Task instructions> Extract the records below word for word and ignore the images.

Collected data
═══
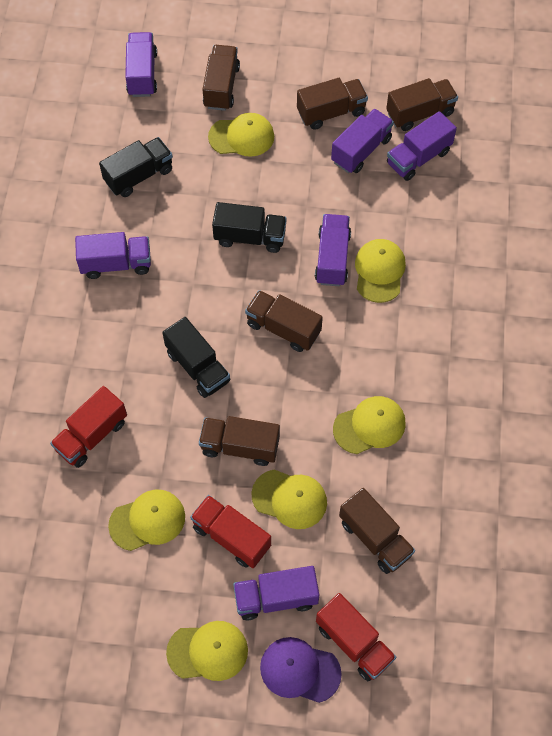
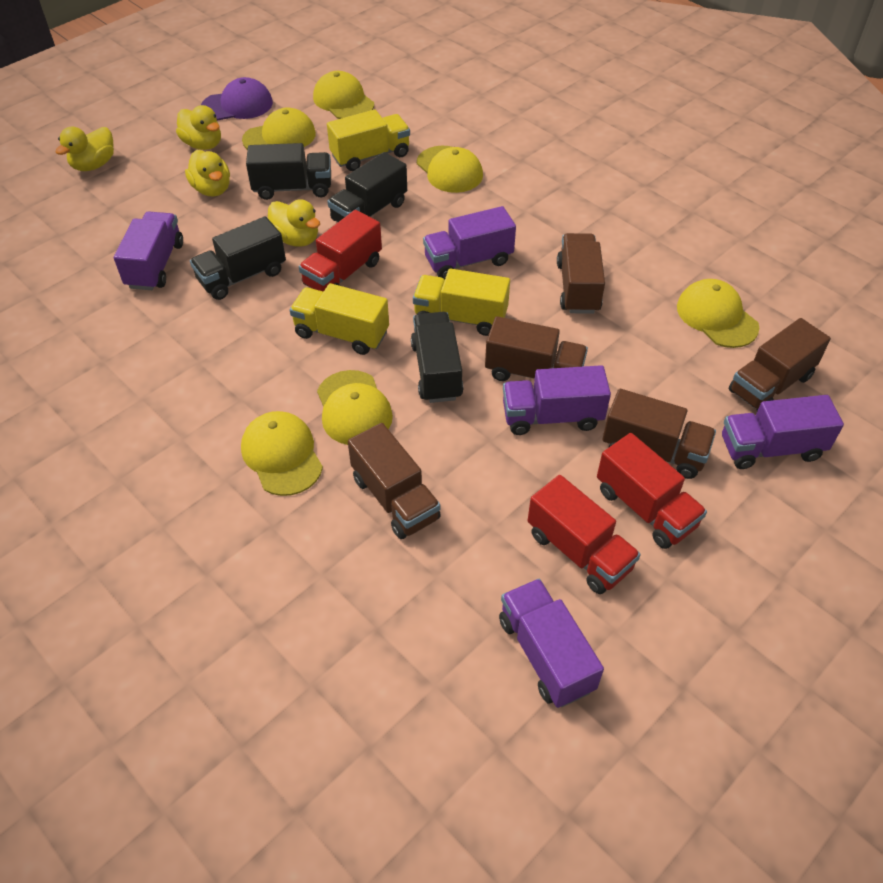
black truck: 3 -> 4
brown truck: 6 -> 5
purple truck: 6 -> 5
yellow duck: 0 -> 4
yellow truck: 0 -> 3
═══
Solution for this problem>
black truck: 3 -> 4
brown truck: 6 -> 5
purple truck: 6 -> 5
yellow duck: 0 -> 4
yellow truck: 0 -> 3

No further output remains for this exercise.